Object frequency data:
⟨

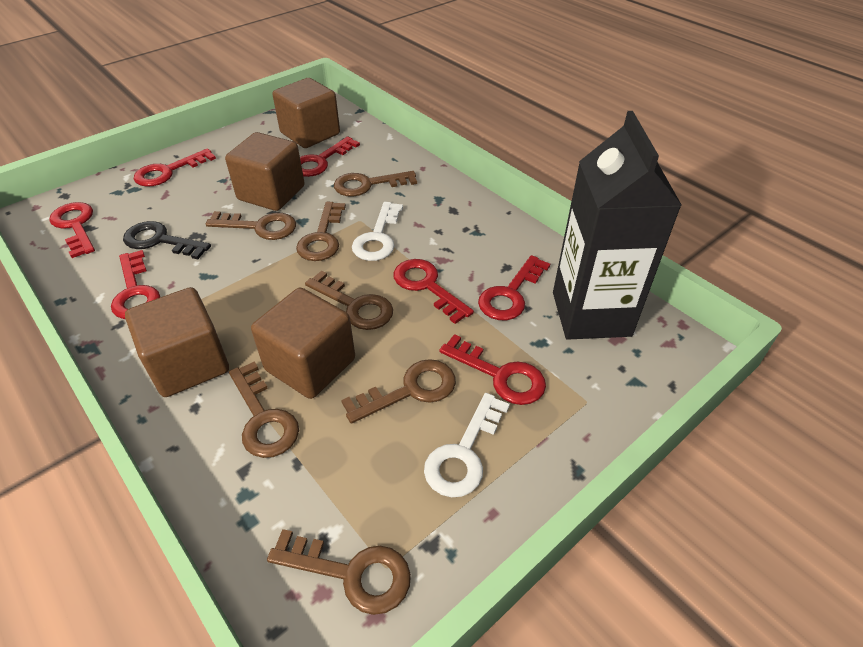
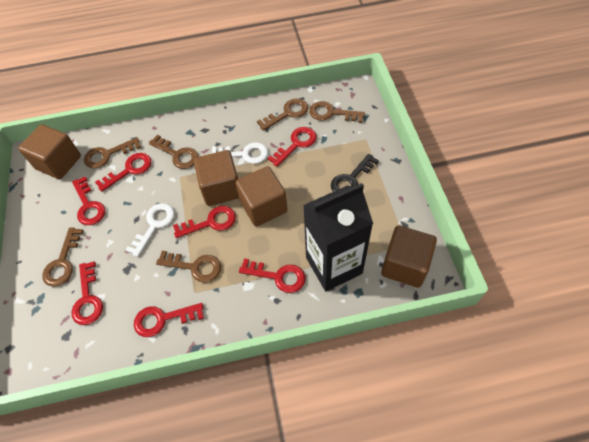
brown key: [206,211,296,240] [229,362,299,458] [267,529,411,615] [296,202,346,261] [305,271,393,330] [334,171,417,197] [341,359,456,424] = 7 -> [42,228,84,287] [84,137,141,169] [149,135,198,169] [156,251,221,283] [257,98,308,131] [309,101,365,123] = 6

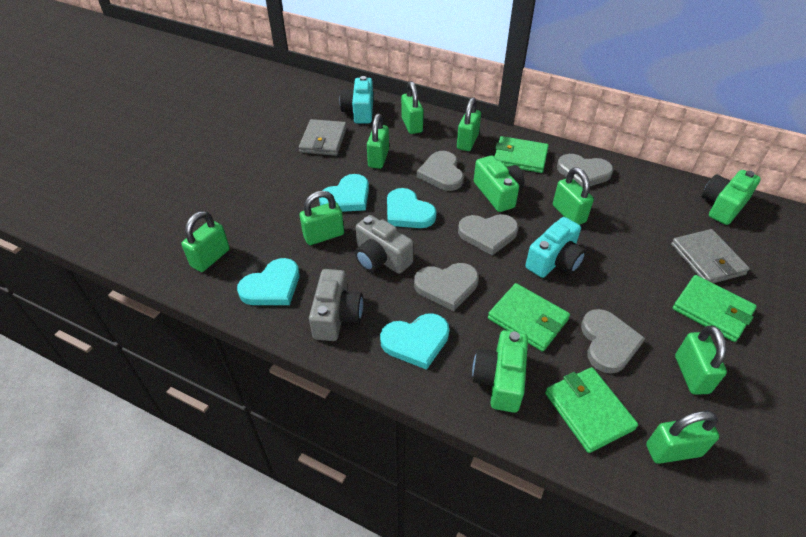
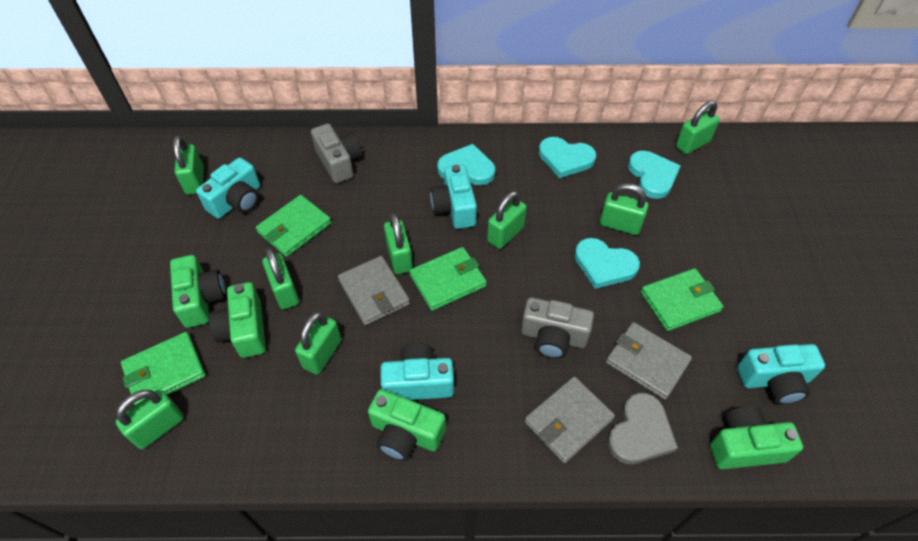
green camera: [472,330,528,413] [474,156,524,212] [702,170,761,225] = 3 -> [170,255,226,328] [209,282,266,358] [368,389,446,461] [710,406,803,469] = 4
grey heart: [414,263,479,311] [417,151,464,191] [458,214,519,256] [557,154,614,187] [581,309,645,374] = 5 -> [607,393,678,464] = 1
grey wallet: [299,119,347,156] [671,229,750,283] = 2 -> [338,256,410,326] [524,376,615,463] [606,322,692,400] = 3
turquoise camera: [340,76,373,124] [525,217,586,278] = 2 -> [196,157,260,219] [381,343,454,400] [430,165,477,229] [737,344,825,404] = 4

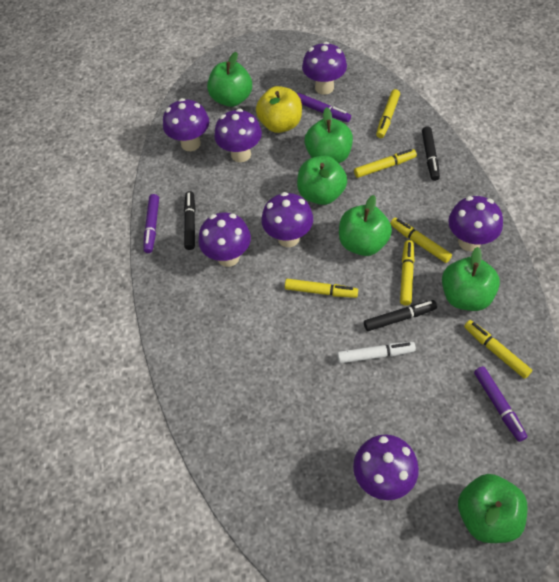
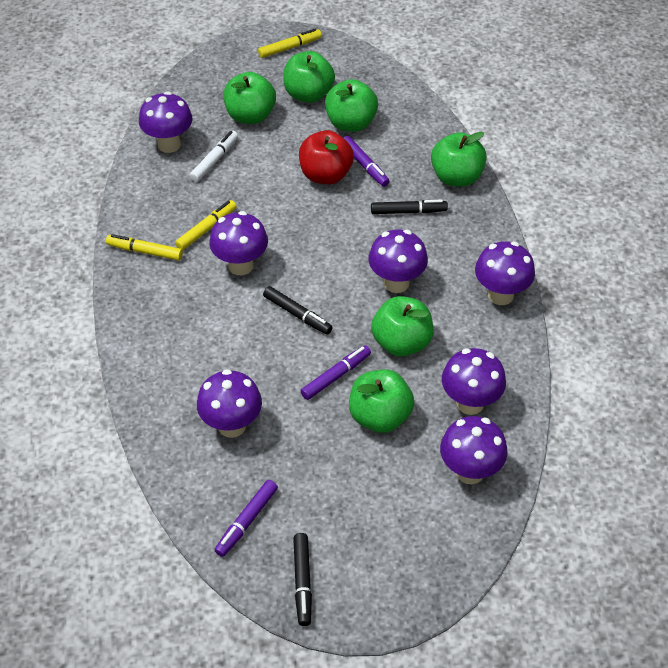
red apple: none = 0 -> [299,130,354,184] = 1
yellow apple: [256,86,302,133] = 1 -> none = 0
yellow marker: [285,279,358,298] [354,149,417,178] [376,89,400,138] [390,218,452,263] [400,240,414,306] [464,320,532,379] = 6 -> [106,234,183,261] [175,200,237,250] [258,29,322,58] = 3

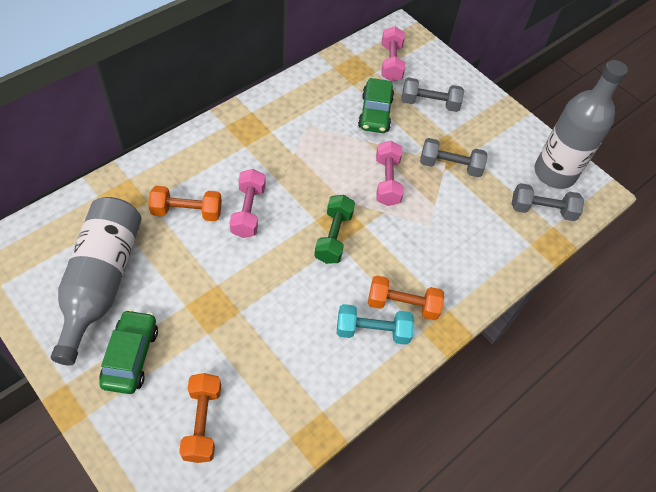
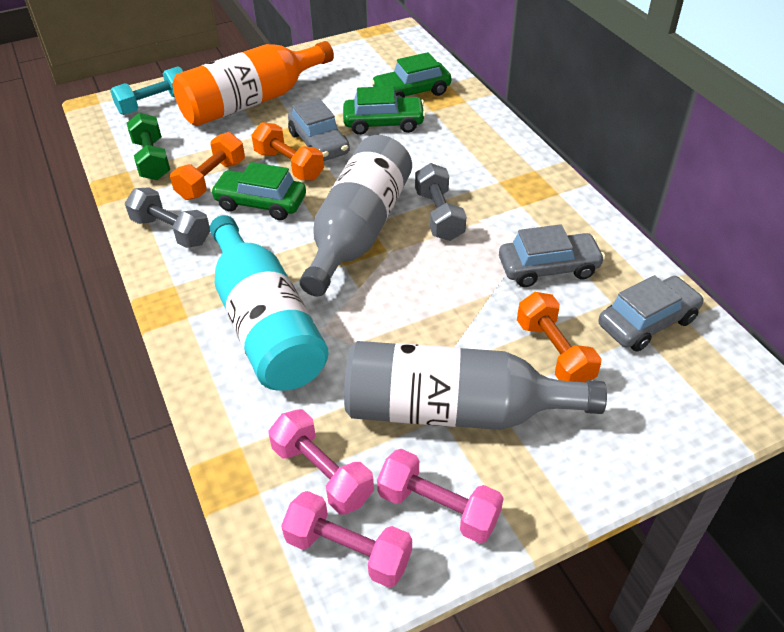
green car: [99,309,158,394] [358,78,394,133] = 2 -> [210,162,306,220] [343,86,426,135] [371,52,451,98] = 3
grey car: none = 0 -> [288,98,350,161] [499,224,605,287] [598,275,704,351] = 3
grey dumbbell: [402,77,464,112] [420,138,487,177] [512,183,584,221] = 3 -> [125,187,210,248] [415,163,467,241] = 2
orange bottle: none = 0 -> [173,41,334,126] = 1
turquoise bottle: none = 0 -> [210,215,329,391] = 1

⟩

## Exercise instructions:
Print, exactly as written, the lines above from the first one to the one containing "grey wallet: [299,119,347,156]". Leave out pictures.

## Solution for this problem:
brown key: [206,211,296,240] [229,362,299,458] [267,529,411,615] [296,202,346,261] [305,271,393,330] [334,171,417,197] [341,359,456,424] = 7 -> [42,228,84,287] [84,137,141,169] [149,135,198,169] [156,251,221,283] [257,98,308,131] [309,101,365,123] = 6

green camera: [472,330,528,413] [474,156,524,212] [702,170,761,225] = 3 -> [170,255,226,328] [209,282,266,358] [368,389,446,461] [710,406,803,469] = 4
grey heart: [414,263,479,311] [417,151,464,191] [458,214,519,256] [557,154,614,187] [581,309,645,374] = 5 -> [607,393,678,464] = 1
grey wallet: [299,119,347,156] [671,229,750,283] = 2 -> [338,256,410,326] [524,376,615,463] [606,322,692,400] = 3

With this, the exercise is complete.